GIVEN PROBLEM
Return every line of the records below verbatim, leaving out the pictures.

-=-=-=-=-

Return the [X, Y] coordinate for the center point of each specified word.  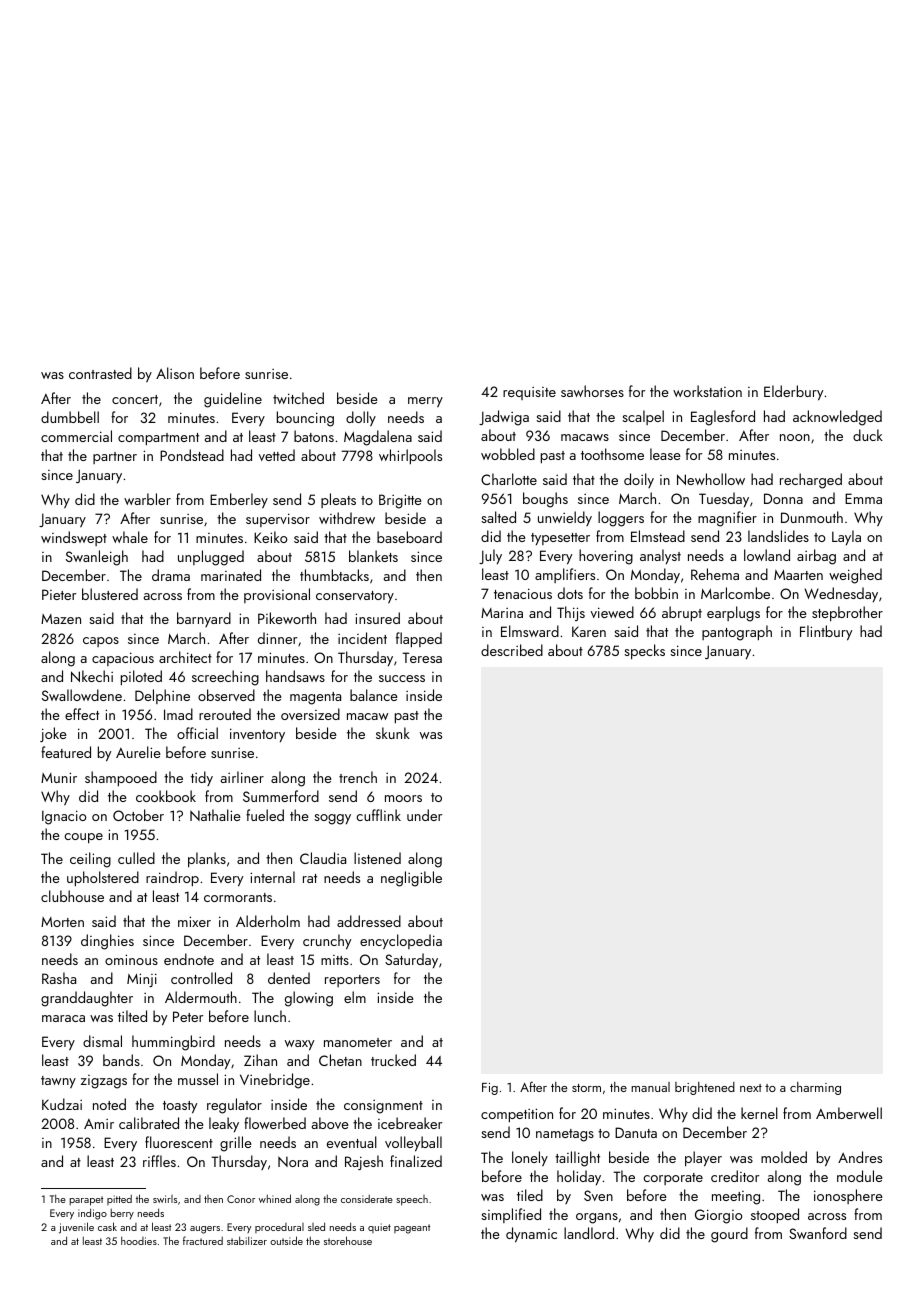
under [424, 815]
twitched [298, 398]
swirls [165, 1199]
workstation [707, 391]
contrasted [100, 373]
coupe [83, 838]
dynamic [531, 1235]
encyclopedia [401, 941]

-=-=-=-=-

ANSWER IN FULL
Return the [X, Y] coordinate for the center point of each specified word.  
under [424, 815]
twitched [298, 398]
swirls [165, 1199]
workstation [707, 391]
contrasted [100, 373]
coupe [83, 838]
dynamic [531, 1235]
encyclopedia [401, 941]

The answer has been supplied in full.